> _DATA PROVIDED_:
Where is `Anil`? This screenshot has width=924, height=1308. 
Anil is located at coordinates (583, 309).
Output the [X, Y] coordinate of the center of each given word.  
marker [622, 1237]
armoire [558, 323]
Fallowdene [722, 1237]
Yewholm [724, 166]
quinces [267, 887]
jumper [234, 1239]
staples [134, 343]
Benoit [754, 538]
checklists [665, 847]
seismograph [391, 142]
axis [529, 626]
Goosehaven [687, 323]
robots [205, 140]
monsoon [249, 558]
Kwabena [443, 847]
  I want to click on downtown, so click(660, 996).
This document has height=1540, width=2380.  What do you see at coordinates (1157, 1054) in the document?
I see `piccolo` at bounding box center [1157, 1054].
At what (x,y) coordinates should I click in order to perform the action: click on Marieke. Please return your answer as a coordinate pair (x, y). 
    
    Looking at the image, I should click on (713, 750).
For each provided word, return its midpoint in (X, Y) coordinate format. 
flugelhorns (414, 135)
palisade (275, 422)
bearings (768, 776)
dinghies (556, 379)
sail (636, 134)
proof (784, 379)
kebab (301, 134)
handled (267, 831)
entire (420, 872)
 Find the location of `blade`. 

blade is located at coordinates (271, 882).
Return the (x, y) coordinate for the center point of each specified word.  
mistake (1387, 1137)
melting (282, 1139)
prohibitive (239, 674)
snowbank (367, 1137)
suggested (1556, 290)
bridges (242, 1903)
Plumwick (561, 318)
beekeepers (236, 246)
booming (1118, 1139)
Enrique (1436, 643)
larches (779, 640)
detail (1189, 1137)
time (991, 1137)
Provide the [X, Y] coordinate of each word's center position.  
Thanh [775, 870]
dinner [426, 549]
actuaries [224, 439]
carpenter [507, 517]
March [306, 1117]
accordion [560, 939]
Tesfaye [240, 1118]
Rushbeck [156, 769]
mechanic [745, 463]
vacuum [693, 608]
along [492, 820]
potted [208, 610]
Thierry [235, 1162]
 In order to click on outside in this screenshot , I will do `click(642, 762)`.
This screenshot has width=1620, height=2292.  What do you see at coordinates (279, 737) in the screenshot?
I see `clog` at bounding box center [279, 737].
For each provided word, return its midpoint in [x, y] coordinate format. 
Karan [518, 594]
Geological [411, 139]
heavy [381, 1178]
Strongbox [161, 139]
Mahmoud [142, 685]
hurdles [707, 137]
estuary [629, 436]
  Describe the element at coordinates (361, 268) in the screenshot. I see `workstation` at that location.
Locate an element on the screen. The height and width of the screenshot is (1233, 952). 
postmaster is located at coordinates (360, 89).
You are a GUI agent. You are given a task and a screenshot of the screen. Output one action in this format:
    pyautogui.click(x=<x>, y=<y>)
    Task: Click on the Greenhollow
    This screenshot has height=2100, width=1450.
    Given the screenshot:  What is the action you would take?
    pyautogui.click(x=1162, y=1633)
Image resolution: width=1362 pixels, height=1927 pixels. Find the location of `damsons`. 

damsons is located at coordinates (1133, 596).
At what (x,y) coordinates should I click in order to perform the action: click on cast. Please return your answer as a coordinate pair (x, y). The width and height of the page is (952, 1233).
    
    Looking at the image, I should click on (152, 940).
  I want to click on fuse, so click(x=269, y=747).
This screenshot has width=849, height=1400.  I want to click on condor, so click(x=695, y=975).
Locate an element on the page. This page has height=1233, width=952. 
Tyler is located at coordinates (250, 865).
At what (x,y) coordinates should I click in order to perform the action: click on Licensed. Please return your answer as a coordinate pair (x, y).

> _TASK DETAILS_: Give the listing above again with "midpoint" switched to "central point" everywhere it appears, and leave everything else unchanged.

> _ANSWER_:
Where is `Anil`? This screenshot has width=924, height=1308. 
Anil is located at coordinates (583, 309).
Output the [X, Y] coordinate of the center of each given word.  
marker [622, 1237]
armoire [558, 323]
Fallowdene [722, 1237]
Yewholm [724, 166]
quinces [267, 887]
jumper [234, 1239]
staples [134, 343]
Benoit [754, 538]
checklists [665, 847]
seismograph [391, 142]
axis [529, 626]
Goosehaven [687, 323]
robots [205, 140]
monsoon [249, 558]
Kwabena [443, 847]
  I want to click on downtown, so click(660, 996).
This document has height=1540, width=2380.  What do you see at coordinates (1157, 1054) in the document?
I see `piccolo` at bounding box center [1157, 1054].
At what (x,y) coordinates should I click in order to perform the action: click on Marieke. Please return your answer as a coordinate pair (x, y). 
    
    Looking at the image, I should click on (713, 750).
For each provided word, return its central point in (X, Y) coordinate format. 
flugelhorns (414, 135)
palisade (275, 422)
bearings (768, 776)
dinghies (556, 379)
sail (636, 134)
proof (784, 379)
kebab (301, 134)
handled (267, 831)
entire (420, 872)
 Find the location of `blade`. 

blade is located at coordinates (271, 882).
Return the (x, y) coordinate for the center point of each specified word.  
mistake (1387, 1137)
melting (282, 1139)
prohibitive (239, 674)
snowbank (367, 1137)
suggested (1556, 290)
bridges (242, 1903)
Plumwick (561, 318)
beekeepers (236, 246)
booming (1118, 1139)
Enrique (1436, 643)
larches (779, 640)
detail (1189, 1137)
time (991, 1137)
Provide the [X, Y] coordinate of each word's center position.  
Thanh [775, 870]
dinner [426, 549]
actuaries [224, 439]
carpenter [507, 517]
March [306, 1117]
accordion [560, 939]
Tesfaye [240, 1118]
Rushbeck [156, 769]
mechanic [745, 463]
vacuum [693, 608]
along [492, 820]
potted [208, 610]
Thierry [235, 1162]
 In order to click on outside in this screenshot , I will do `click(642, 762)`.
This screenshot has width=1620, height=2292.  What do you see at coordinates (279, 737) in the screenshot?
I see `clog` at bounding box center [279, 737].
For each provided word, return its central point in [x, y] coordinate format. 
Karan [518, 594]
Geological [411, 139]
heavy [381, 1178]
Strongbox [161, 139]
Mahmoud [142, 685]
hurdles [707, 137]
estuary [629, 436]
  Describe the element at coordinates (361, 268) in the screenshot. I see `workstation` at that location.
Locate an element on the screen. The height and width of the screenshot is (1233, 952). 
postmaster is located at coordinates (360, 89).
You are a GUI agent. You are given a task and a screenshot of the screen. Output one action in this format:
    pyautogui.click(x=<x>, y=<y>)
    Task: Click on the Greenhollow
    This screenshot has height=2100, width=1450.
    Given the screenshot:  What is the action you would take?
    pyautogui.click(x=1162, y=1633)
Image resolution: width=1362 pixels, height=1927 pixels. Find the location of `damsons`. 

damsons is located at coordinates (1133, 596).
At what (x,y) coordinates should I click in order to perform the action: click on cast. Please return your answer as a coordinate pair (x, y). The width and height of the page is (952, 1233).
    
    Looking at the image, I should click on (152, 940).
  I want to click on fuse, so click(x=269, y=747).
This screenshot has width=849, height=1400.  I want to click on condor, so click(x=695, y=975).
Locate an element on the page. This page has height=1233, width=952. 
Tyler is located at coordinates (250, 865).
At what (x,y) coordinates should I click in order to perform the action: click on Licensed. Please return your answer as a coordinate pair (x, y).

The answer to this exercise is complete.